ESERCIZIO ASSEGNATO> Conta quante righe riportate qui sotto contengono la stringa "Horn", distinguendo tra maiuscole e minuscole. Scrivi soltanto il numero.

RIGHE DI INPUT>
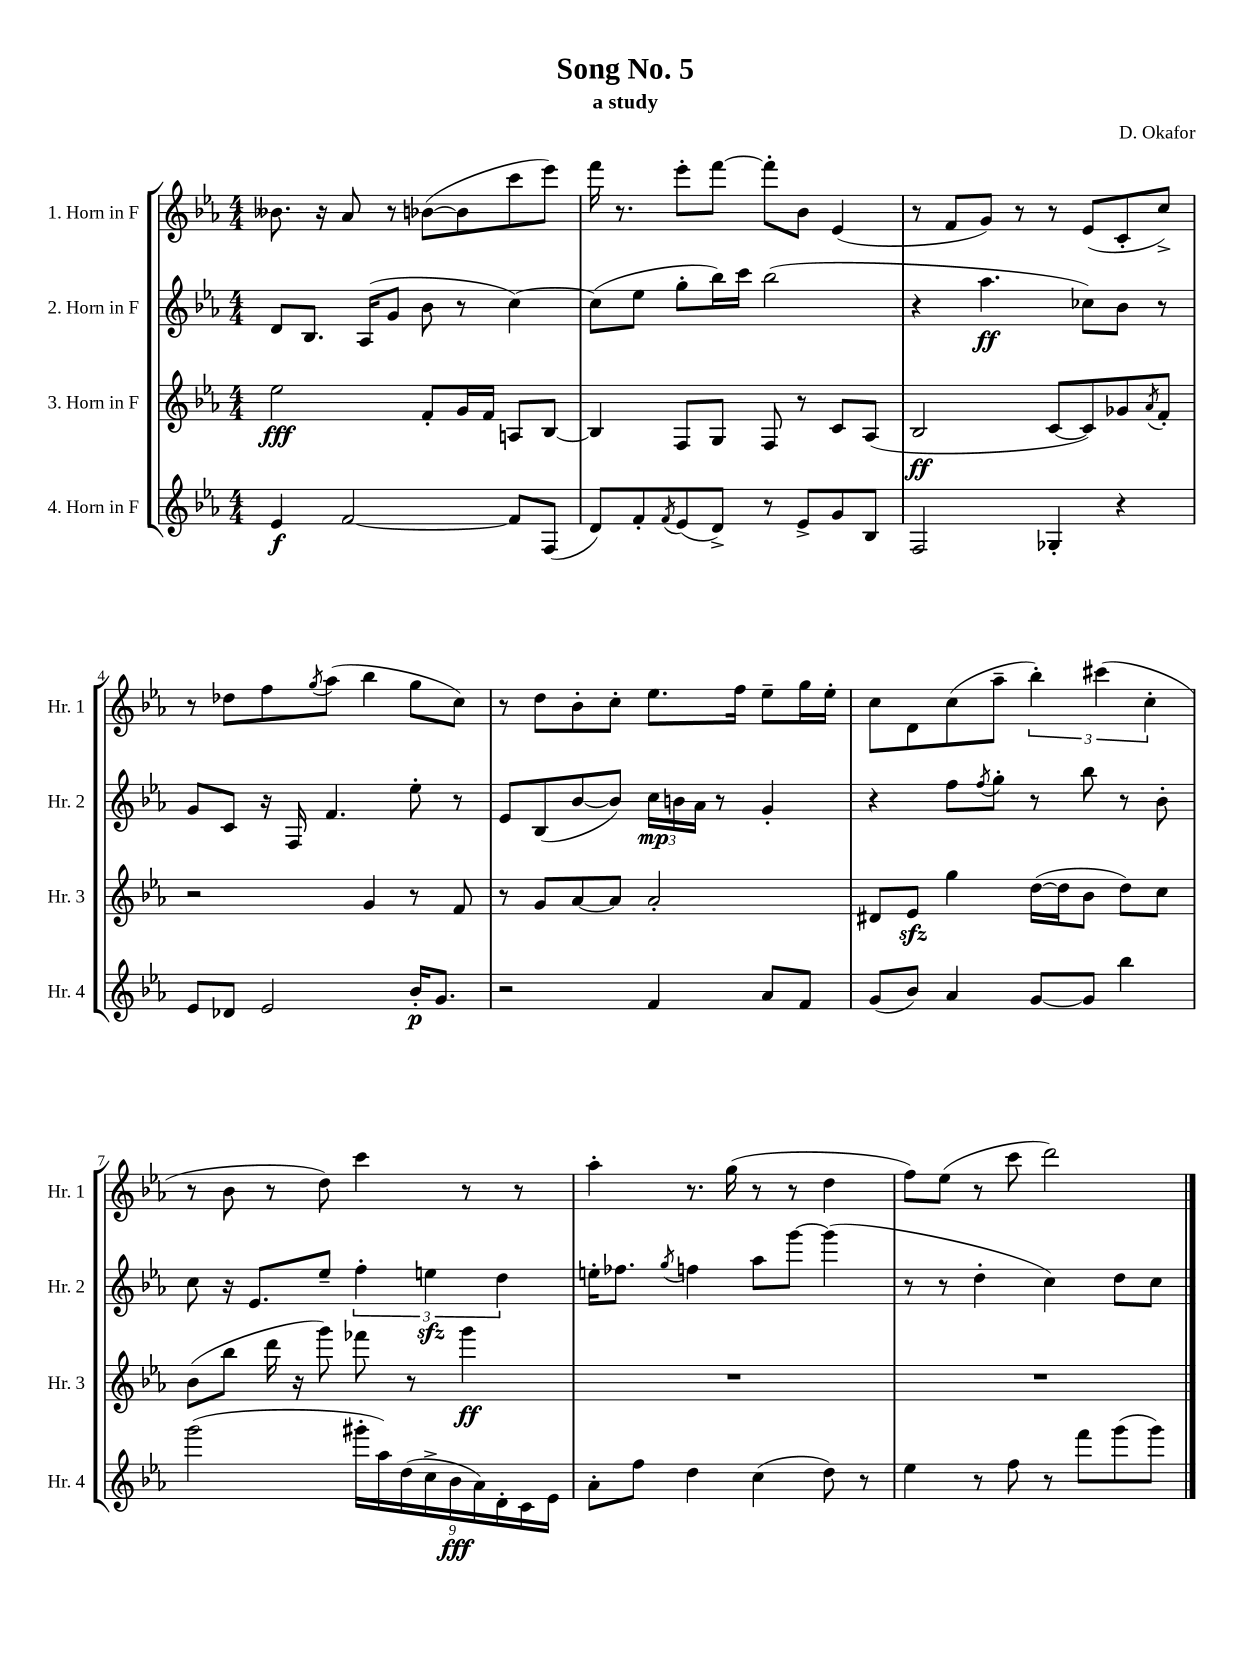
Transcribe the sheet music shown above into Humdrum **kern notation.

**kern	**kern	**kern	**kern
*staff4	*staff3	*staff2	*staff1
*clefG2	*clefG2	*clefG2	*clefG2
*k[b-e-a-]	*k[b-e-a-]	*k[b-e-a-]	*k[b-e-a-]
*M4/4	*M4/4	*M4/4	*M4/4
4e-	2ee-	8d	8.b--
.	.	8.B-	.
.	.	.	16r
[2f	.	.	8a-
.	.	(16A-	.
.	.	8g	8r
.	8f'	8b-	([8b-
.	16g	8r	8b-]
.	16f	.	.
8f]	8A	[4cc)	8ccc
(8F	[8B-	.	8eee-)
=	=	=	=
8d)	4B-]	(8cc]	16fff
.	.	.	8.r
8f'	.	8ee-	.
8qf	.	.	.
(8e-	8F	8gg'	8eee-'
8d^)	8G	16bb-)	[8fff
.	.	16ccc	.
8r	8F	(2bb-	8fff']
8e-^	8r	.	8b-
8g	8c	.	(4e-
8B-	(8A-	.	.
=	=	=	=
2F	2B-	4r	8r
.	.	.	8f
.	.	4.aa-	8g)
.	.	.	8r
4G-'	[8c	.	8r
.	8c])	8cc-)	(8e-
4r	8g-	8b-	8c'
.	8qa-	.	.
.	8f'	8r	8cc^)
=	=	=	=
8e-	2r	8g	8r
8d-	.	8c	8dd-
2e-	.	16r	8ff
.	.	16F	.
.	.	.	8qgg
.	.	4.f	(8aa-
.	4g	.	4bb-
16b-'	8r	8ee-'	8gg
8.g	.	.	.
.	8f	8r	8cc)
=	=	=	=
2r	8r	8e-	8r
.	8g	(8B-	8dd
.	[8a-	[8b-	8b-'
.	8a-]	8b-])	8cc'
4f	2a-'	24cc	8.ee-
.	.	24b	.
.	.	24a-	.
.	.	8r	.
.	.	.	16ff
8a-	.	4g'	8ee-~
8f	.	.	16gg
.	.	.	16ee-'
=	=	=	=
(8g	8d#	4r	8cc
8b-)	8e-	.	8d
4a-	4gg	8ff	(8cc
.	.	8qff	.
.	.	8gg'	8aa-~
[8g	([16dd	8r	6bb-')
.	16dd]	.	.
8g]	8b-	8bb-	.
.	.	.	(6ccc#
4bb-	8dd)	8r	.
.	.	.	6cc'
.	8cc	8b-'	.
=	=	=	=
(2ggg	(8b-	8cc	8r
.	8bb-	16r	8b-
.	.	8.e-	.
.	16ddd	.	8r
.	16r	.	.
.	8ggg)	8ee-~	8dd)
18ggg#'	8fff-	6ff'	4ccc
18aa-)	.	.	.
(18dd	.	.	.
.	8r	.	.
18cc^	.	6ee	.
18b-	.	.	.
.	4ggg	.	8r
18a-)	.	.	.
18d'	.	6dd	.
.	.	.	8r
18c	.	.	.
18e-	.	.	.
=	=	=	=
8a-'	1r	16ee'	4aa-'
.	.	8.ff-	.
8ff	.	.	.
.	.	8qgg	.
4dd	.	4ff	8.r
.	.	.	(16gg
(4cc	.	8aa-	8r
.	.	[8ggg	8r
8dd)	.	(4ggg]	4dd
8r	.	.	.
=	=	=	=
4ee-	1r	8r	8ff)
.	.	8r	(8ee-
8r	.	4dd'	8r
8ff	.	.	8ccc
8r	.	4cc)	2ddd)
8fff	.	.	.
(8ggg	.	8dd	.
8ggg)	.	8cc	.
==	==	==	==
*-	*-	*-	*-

--

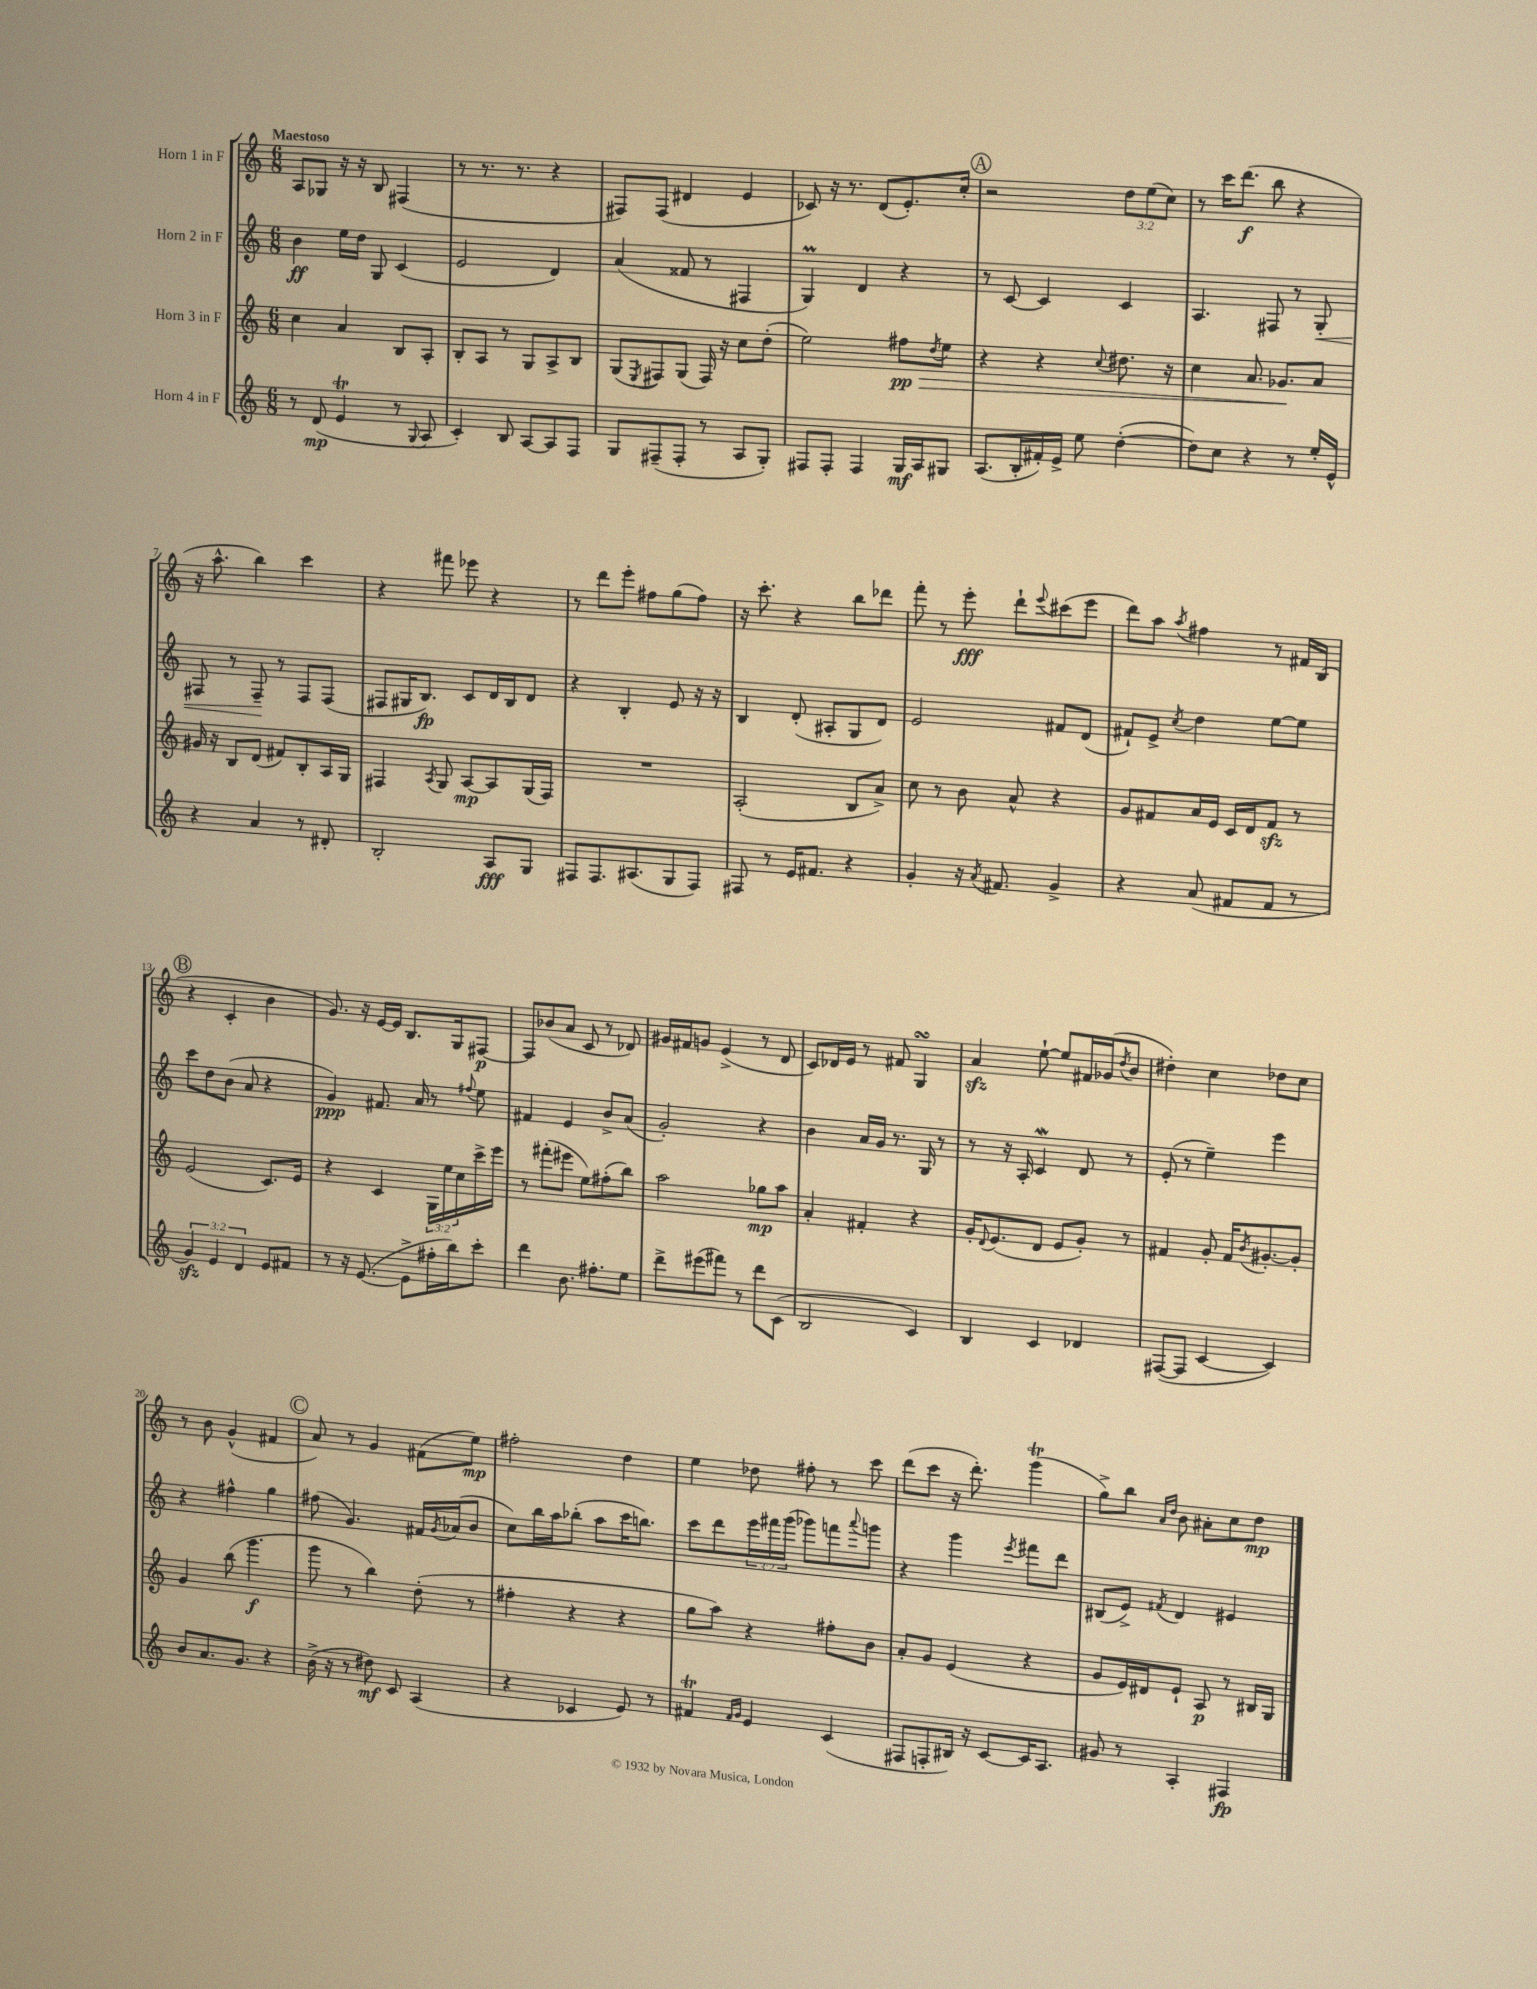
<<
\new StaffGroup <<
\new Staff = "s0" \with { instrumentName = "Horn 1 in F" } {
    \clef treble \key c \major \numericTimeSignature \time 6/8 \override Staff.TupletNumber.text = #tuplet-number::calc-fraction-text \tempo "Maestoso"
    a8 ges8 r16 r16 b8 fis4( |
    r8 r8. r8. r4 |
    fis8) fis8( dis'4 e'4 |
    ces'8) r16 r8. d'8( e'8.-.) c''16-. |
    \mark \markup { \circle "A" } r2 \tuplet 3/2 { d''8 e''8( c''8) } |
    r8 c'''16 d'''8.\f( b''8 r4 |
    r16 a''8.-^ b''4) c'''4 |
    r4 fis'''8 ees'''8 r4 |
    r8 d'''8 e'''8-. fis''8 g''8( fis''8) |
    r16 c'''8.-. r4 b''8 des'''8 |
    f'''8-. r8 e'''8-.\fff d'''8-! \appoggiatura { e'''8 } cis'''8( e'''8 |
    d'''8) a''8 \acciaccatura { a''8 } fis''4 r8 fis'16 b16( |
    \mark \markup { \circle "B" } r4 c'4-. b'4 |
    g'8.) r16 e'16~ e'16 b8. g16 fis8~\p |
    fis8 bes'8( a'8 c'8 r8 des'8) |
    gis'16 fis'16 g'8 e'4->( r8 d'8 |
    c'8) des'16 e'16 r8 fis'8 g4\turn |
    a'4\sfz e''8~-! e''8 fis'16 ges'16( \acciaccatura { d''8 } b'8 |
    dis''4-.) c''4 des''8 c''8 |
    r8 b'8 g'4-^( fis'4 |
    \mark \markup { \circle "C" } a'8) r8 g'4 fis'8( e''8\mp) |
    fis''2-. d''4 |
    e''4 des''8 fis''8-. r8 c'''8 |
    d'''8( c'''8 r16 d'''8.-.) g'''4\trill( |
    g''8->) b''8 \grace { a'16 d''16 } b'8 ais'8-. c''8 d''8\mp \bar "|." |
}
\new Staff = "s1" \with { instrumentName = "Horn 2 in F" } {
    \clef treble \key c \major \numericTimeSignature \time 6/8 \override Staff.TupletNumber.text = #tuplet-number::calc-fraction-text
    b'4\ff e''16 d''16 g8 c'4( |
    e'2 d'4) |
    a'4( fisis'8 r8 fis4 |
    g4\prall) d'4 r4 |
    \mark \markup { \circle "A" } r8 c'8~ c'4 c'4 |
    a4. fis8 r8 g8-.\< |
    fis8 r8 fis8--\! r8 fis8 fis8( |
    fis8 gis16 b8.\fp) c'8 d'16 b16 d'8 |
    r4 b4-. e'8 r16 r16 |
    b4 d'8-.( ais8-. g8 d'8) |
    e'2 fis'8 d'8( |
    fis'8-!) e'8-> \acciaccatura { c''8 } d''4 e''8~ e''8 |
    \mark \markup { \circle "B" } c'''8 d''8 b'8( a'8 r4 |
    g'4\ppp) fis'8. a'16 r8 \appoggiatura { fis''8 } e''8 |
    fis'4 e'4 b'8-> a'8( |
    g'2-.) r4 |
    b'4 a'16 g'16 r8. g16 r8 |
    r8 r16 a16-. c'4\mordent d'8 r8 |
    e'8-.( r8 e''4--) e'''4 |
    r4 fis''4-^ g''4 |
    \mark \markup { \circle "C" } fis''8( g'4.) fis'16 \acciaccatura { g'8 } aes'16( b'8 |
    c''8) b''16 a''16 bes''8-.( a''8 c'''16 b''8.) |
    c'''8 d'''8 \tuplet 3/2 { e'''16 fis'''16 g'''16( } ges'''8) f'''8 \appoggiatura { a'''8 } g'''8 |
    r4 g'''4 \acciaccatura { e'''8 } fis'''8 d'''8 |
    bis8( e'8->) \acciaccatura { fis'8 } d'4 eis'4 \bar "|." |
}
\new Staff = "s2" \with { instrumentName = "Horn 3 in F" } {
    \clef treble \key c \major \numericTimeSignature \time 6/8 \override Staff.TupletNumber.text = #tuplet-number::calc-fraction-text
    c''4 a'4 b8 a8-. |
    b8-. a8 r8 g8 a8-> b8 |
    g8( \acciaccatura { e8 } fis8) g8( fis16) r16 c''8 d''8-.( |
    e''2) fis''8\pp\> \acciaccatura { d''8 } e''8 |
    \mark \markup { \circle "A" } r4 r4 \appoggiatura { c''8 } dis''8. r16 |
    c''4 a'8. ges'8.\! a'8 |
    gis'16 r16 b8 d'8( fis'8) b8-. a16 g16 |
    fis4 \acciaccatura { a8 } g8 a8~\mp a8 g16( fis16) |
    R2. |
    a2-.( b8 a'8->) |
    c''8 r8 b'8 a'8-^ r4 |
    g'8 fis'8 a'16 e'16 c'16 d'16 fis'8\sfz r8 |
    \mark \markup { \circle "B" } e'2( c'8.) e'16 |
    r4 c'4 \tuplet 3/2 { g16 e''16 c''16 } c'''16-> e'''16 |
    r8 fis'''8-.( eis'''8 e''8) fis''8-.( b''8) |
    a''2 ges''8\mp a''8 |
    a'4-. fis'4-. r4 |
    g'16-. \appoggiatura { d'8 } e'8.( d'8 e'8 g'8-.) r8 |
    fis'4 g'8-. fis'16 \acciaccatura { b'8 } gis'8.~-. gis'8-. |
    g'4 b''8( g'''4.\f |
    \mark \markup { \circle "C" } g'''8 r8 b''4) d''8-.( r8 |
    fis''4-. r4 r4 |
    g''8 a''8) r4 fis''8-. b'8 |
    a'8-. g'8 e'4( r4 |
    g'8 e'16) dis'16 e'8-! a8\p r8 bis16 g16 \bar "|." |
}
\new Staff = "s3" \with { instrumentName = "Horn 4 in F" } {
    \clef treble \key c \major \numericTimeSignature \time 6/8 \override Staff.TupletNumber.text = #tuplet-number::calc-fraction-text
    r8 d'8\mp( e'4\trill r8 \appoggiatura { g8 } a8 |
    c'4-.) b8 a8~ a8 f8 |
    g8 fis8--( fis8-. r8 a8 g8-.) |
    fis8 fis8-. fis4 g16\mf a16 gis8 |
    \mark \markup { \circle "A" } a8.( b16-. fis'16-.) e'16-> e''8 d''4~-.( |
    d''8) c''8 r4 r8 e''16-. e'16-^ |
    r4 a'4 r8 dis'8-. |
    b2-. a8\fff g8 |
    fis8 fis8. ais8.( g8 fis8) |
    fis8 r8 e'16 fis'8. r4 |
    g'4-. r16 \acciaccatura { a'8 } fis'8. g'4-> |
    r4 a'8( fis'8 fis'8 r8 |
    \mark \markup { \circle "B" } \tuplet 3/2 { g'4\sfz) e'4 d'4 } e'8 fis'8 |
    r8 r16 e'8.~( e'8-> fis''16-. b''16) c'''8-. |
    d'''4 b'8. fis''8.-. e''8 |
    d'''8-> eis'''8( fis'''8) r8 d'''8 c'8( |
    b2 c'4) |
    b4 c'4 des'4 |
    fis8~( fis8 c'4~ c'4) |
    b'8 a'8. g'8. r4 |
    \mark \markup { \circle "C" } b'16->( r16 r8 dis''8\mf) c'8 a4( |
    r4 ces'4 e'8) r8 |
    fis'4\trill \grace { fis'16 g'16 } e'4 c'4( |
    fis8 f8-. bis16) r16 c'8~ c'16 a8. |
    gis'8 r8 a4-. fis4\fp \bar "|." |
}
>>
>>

RISULTATO DEL COMPITO> 4